▶ Problem description
Reproduce the lines below exactly. Begin with the first, end with the line containing "brown brick C6", and leave out the pictures.

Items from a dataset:
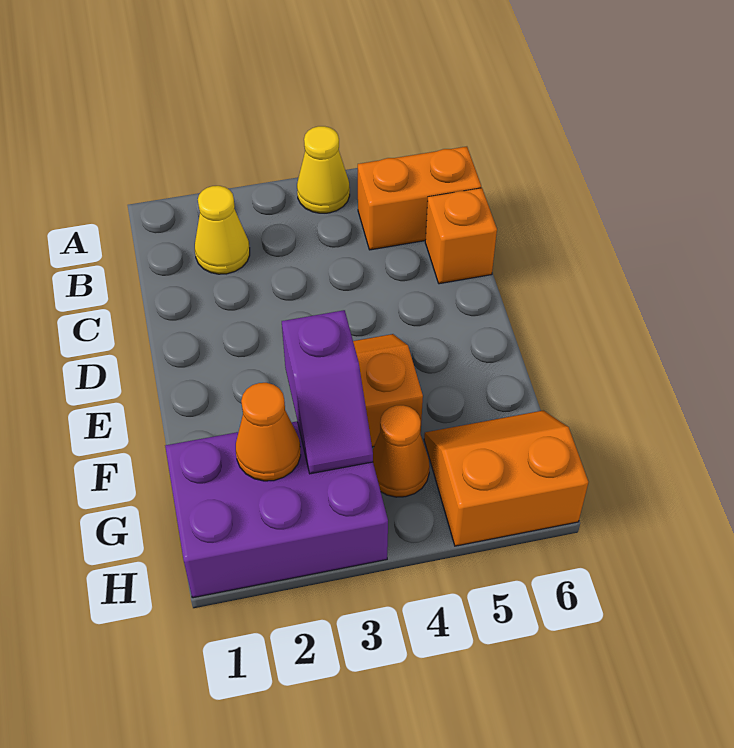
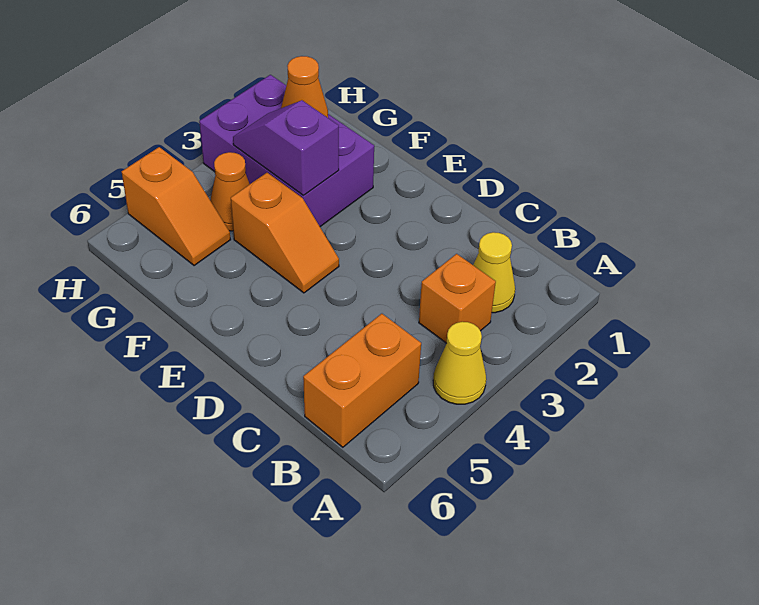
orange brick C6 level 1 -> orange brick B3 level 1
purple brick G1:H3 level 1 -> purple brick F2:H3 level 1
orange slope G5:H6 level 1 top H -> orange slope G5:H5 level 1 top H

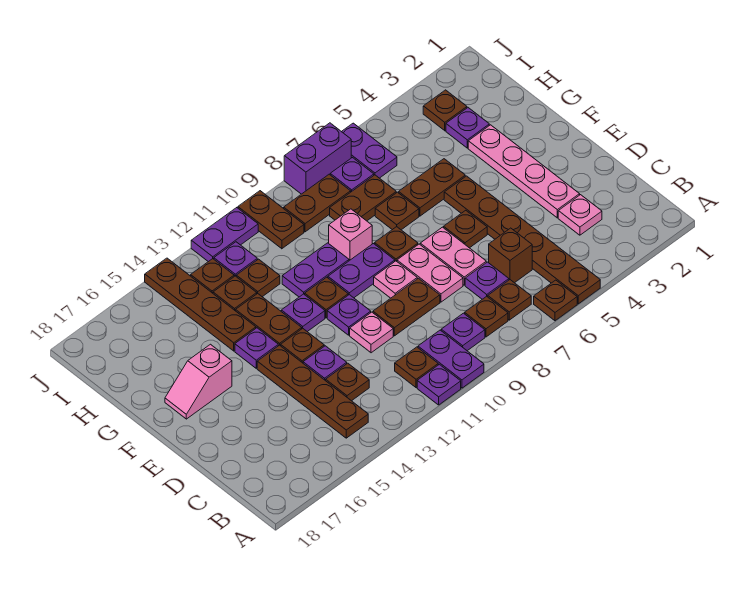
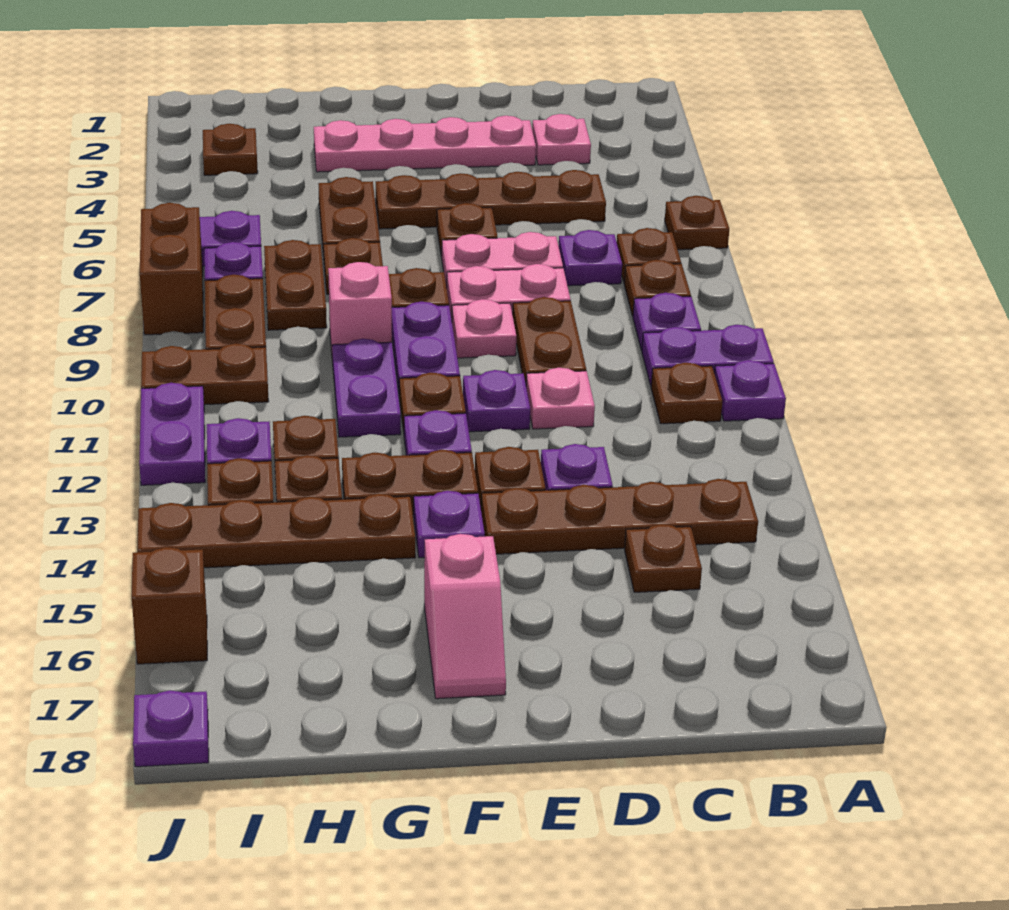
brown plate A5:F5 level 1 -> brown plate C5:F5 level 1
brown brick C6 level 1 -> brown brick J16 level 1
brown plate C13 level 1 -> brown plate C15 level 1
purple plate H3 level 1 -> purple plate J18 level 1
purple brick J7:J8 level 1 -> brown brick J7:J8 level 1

▶ Task solution
orange brick C6 level 1 -> orange brick B3 level 1
purple brick G1:H3 level 1 -> purple brick F2:H3 level 1
orange slope G5:H6 level 1 top H -> orange slope G5:H5 level 1 top H

brown plate A5:F5 level 1 -> brown plate C5:F5 level 1
brown brick C6 level 1 -> brown brick J16 level 1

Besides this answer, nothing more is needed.